» Work task
Output the records below in full, word for word; pictures do not belong in it.

» Task material
.....

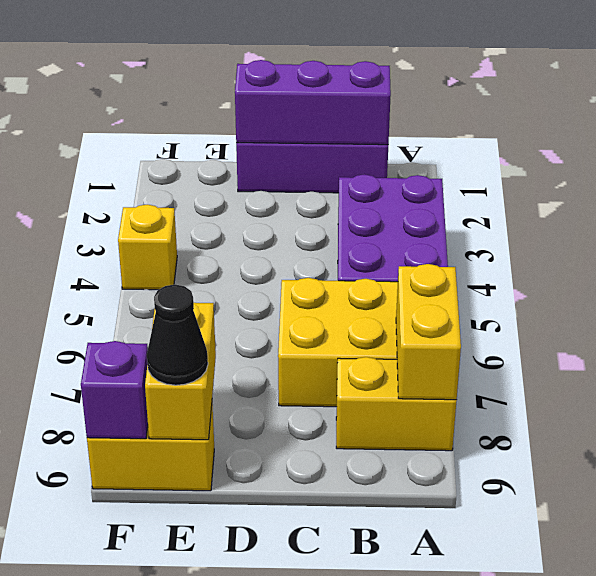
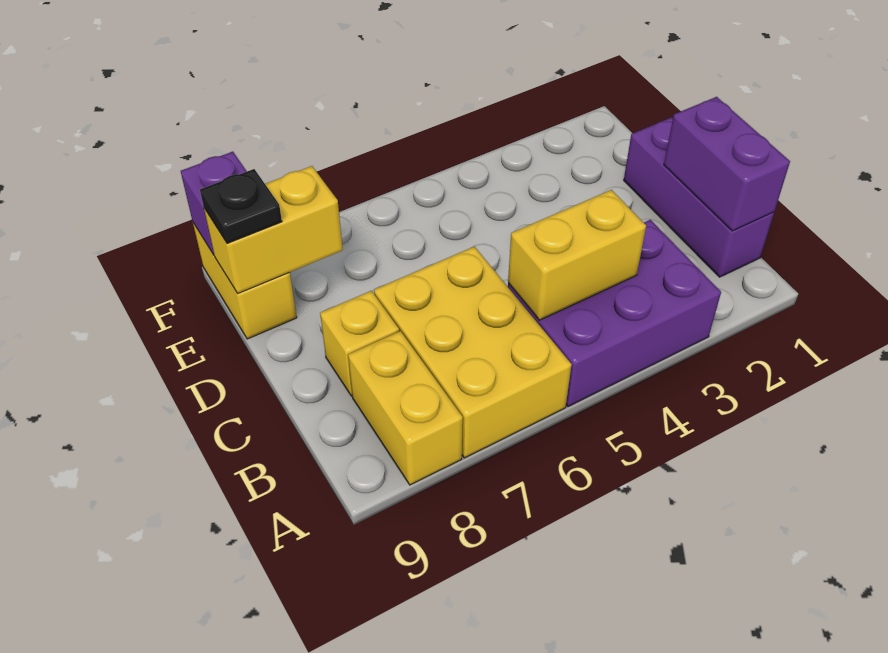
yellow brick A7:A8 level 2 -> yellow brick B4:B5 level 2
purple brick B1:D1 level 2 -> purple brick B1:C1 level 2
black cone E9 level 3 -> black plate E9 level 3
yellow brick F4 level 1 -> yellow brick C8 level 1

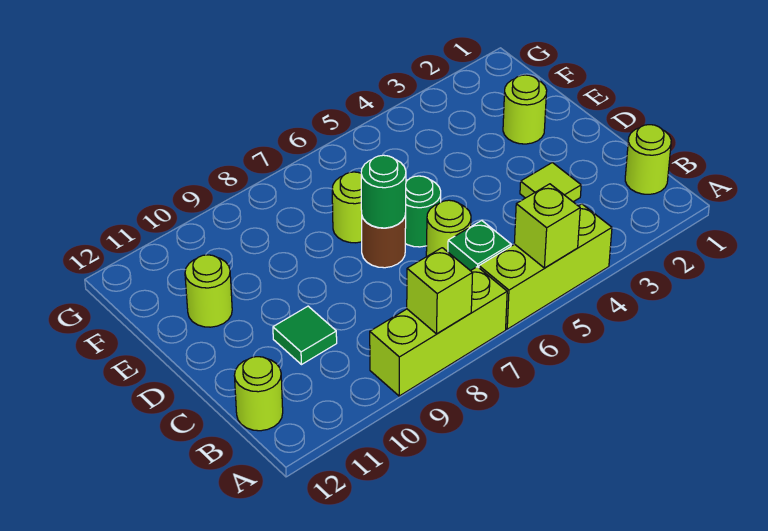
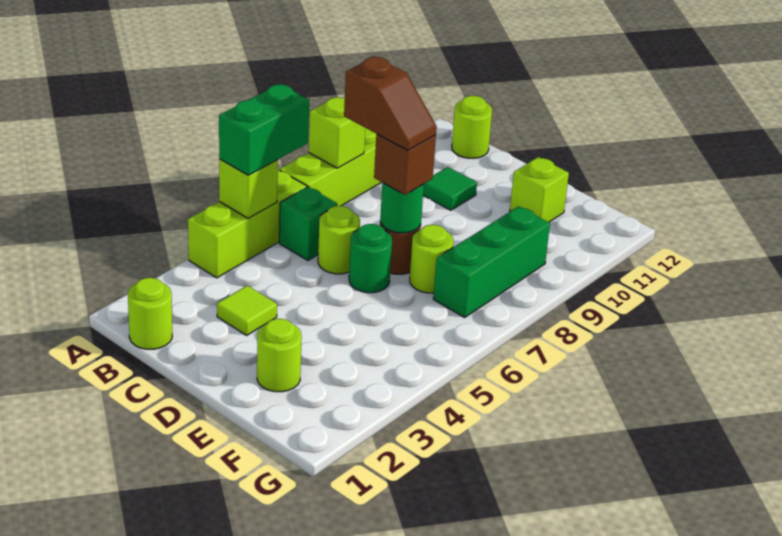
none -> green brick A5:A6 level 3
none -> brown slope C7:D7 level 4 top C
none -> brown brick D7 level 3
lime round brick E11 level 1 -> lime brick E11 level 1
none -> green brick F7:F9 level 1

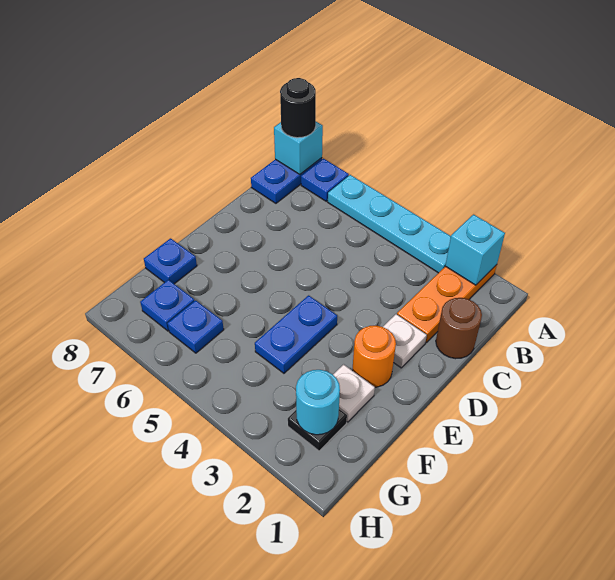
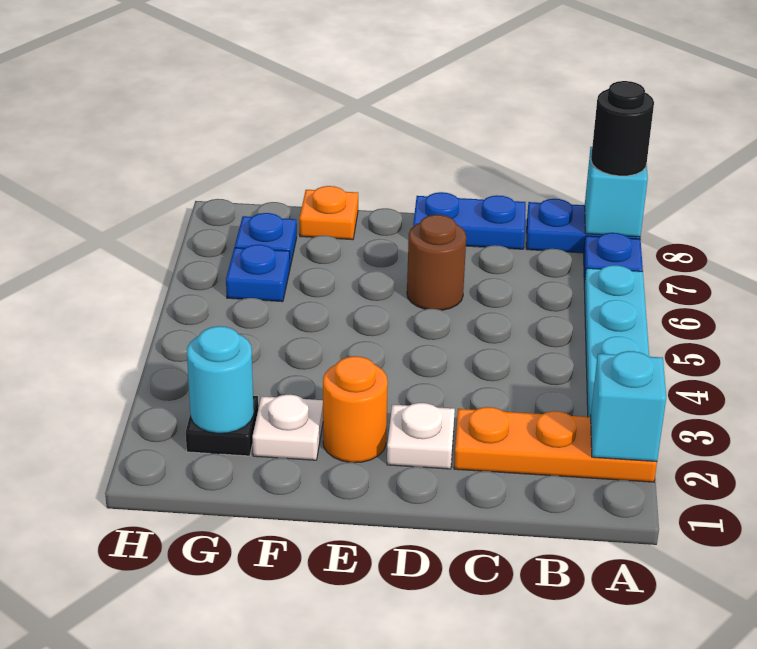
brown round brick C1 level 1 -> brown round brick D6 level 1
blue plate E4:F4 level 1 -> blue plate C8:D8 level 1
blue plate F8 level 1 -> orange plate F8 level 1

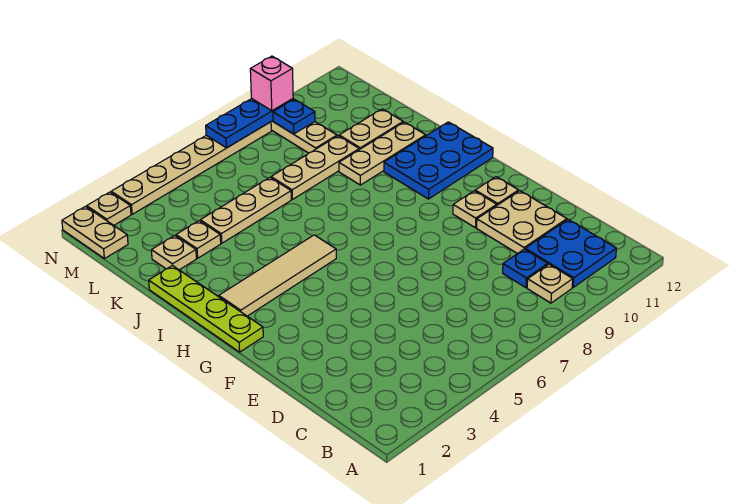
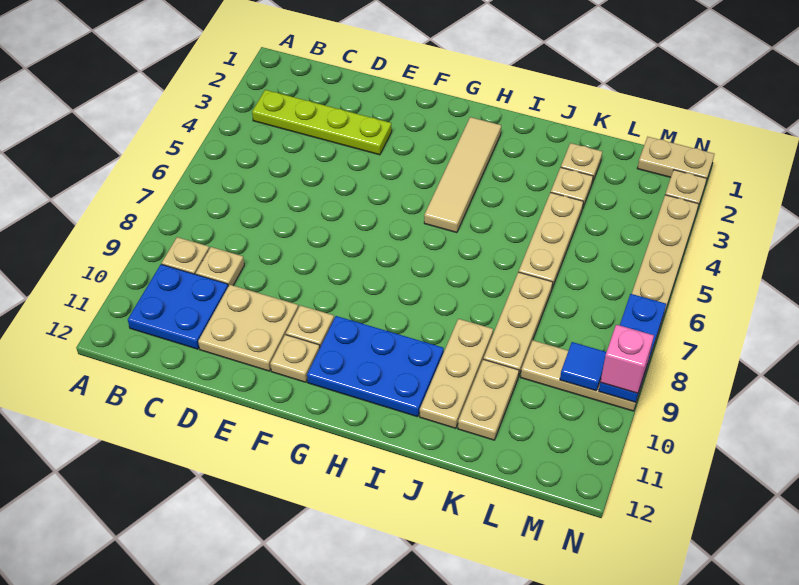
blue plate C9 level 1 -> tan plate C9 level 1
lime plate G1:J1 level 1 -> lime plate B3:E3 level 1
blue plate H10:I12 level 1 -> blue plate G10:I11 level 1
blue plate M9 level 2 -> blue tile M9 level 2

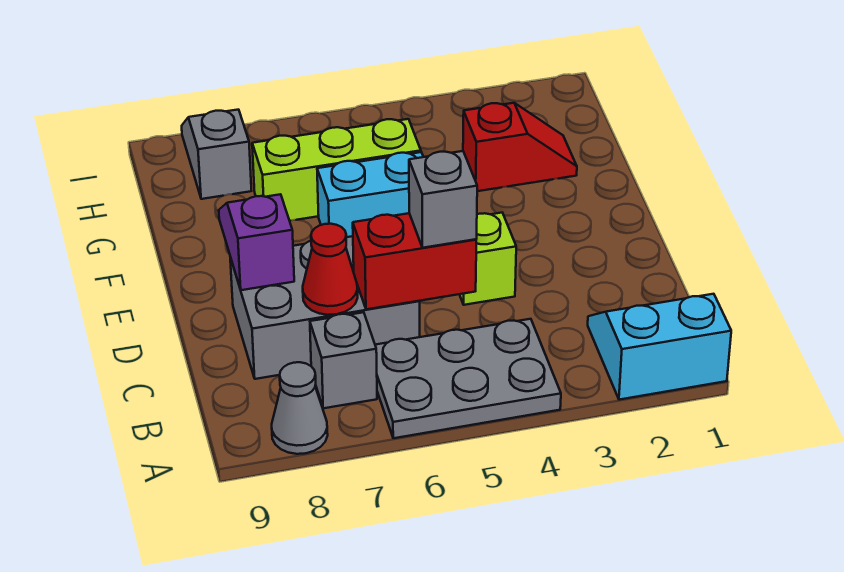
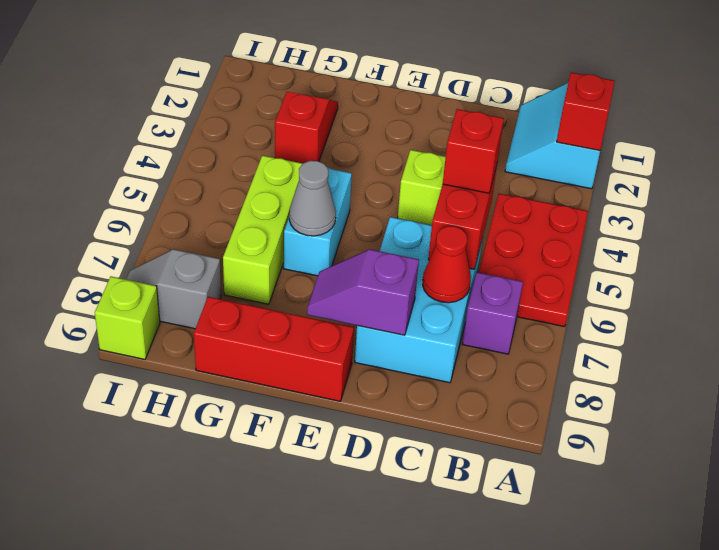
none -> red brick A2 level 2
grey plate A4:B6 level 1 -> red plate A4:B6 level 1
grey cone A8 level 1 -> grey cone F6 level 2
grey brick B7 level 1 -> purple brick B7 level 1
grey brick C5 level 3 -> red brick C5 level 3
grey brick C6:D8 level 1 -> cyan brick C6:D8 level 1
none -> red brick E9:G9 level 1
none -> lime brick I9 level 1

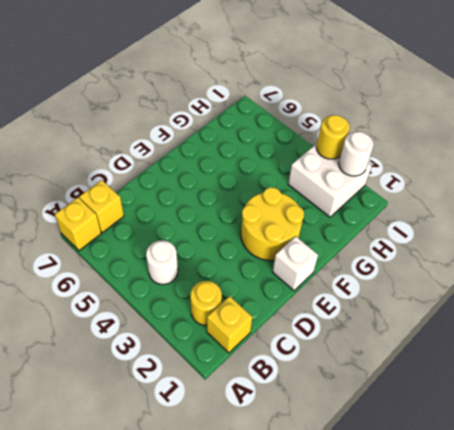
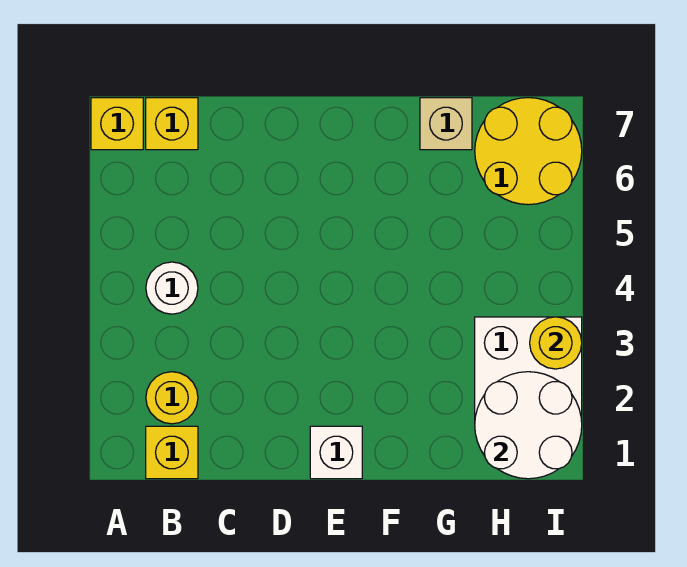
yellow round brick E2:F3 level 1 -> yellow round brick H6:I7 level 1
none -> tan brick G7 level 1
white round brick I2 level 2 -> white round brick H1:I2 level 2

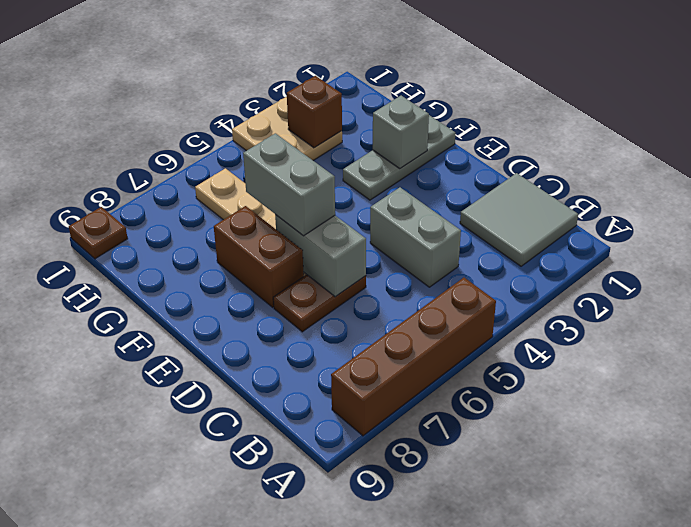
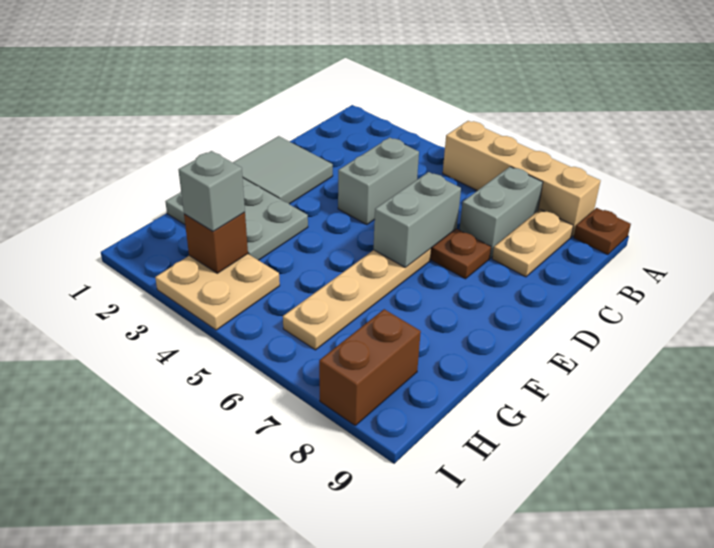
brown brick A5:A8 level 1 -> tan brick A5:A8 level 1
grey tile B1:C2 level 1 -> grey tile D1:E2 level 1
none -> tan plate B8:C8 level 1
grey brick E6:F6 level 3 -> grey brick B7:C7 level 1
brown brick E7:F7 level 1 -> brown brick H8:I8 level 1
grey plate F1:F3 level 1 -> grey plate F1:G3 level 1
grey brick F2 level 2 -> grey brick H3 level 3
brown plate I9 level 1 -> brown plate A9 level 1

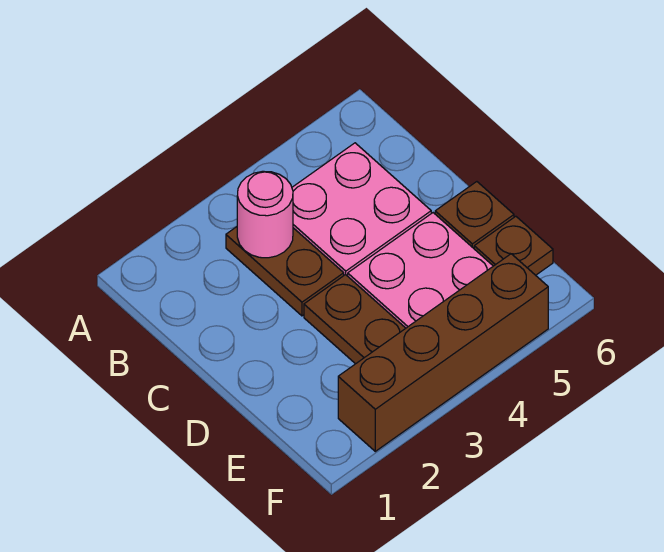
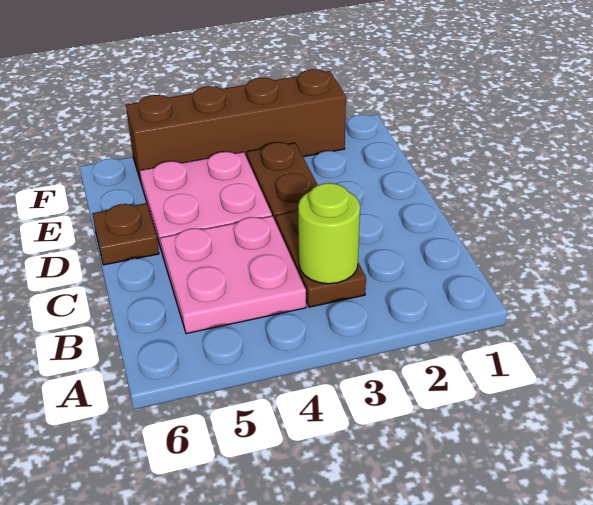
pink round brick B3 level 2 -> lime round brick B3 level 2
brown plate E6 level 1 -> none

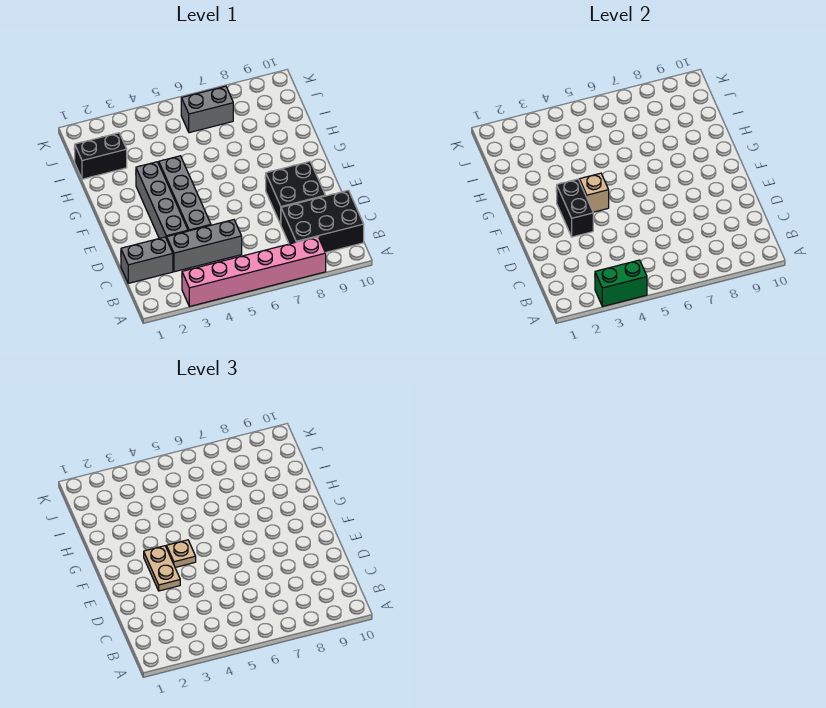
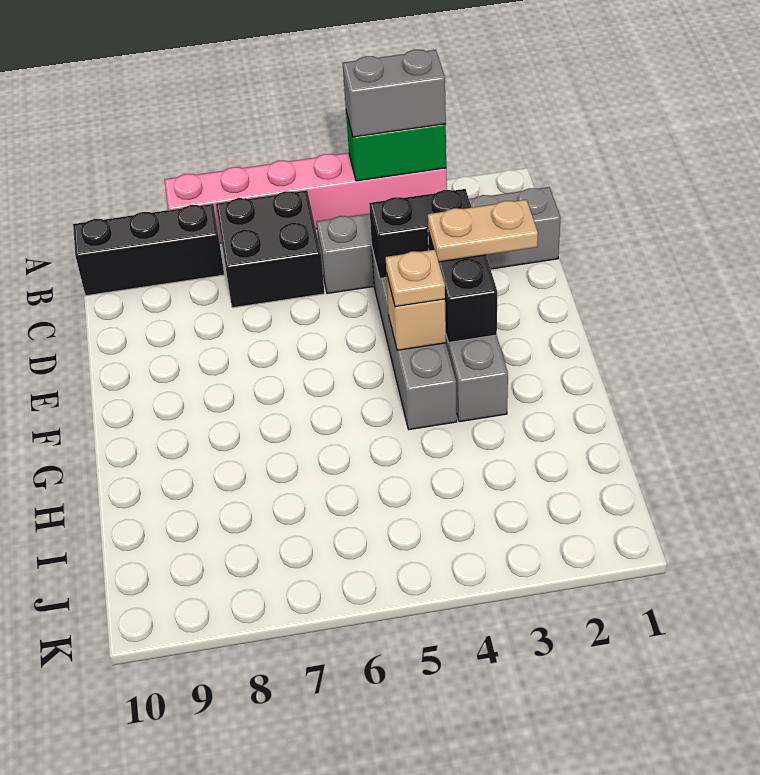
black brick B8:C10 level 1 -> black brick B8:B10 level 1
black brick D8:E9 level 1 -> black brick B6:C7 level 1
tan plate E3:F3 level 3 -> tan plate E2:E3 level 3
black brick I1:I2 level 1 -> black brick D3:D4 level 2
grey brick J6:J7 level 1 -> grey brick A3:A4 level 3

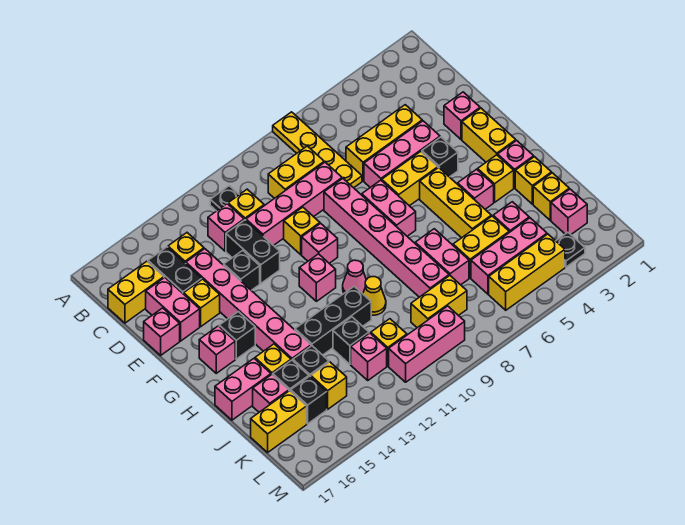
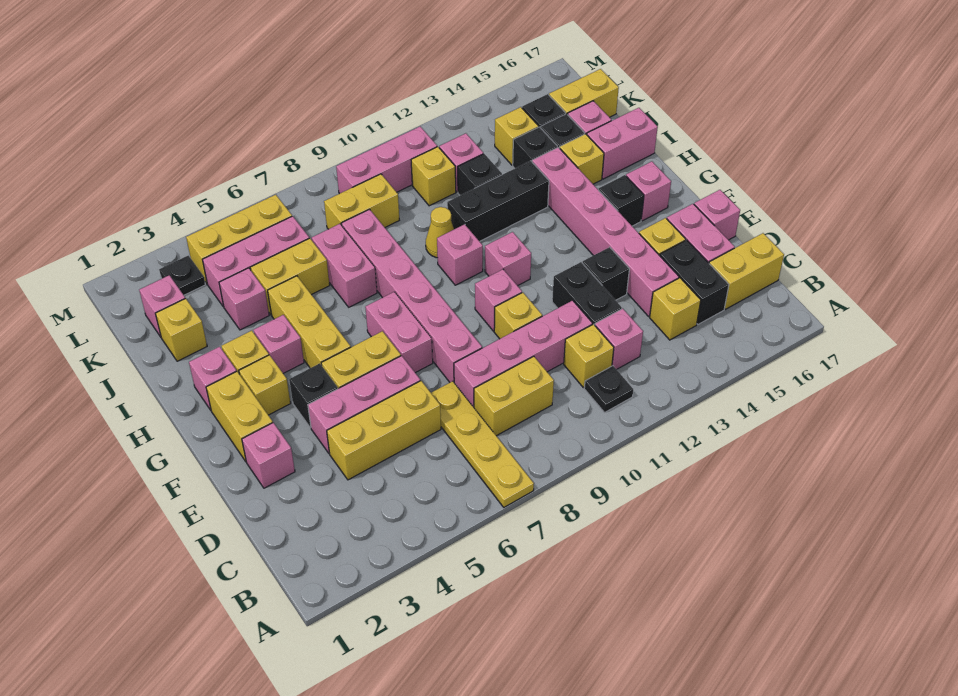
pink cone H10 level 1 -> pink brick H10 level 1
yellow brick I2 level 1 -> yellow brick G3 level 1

.....

» Exercise output
yellow brick A7:A8 level 2 -> yellow brick B4:B5 level 2
purple brick B1:D1 level 2 -> purple brick B1:C1 level 2
black cone E9 level 3 -> black plate E9 level 3
yellow brick F4 level 1 -> yellow brick C8 level 1

none -> green brick A5:A6 level 3
none -> brown slope C7:D7 level 4 top C
none -> brown brick D7 level 3
lime round brick E11 level 1 -> lime brick E11 level 1
none -> green brick F7:F9 level 1

brown round brick C1 level 1 -> brown round brick D6 level 1
blue plate E4:F4 level 1 -> blue plate C8:D8 level 1
blue plate F8 level 1 -> orange plate F8 level 1

blue plate C9 level 1 -> tan plate C9 level 1
lime plate G1:J1 level 1 -> lime plate B3:E3 level 1
blue plate H10:I12 level 1 -> blue plate G10:I11 level 1
blue plate M9 level 2 -> blue tile M9 level 2

none -> red brick A2 level 2
grey plate A4:B6 level 1 -> red plate A4:B6 level 1
grey cone A8 level 1 -> grey cone F6 level 2
grey brick B7 level 1 -> purple brick B7 level 1
grey brick C5 level 3 -> red brick C5 level 3
grey brick C6:D8 level 1 -> cyan brick C6:D8 level 1
none -> red brick E9:G9 level 1
none -> lime brick I9 level 1

yellow round brick E2:F3 level 1 -> yellow round brick H6:I7 level 1
none -> tan brick G7 level 1
white round brick I2 level 2 -> white round brick H1:I2 level 2

brown brick A5:A8 level 1 -> tan brick A5:A8 level 1
grey tile B1:C2 level 1 -> grey tile D1:E2 level 1
none -> tan plate B8:C8 level 1
grey brick E6:F6 level 3 -> grey brick B7:C7 level 1
brown brick E7:F7 level 1 -> brown brick H8:I8 level 1
grey plate F1:F3 level 1 -> grey plate F1:G3 level 1
grey brick F2 level 2 -> grey brick H3 level 3
brown plate I9 level 1 -> brown plate A9 level 1

pink round brick B3 level 2 -> lime round brick B3 level 2
brown plate E6 level 1 -> none

black brick B8:C10 level 1 -> black brick B8:B10 level 1
black brick D8:E9 level 1 -> black brick B6:C7 level 1
tan plate E3:F3 level 3 -> tan plate E2:E3 level 3
black brick I1:I2 level 1 -> black brick D3:D4 level 2
grey brick J6:J7 level 1 -> grey brick A3:A4 level 3

pink cone H10 level 1 -> pink brick H10 level 1
yellow brick I2 level 1 -> yellow brick G3 level 1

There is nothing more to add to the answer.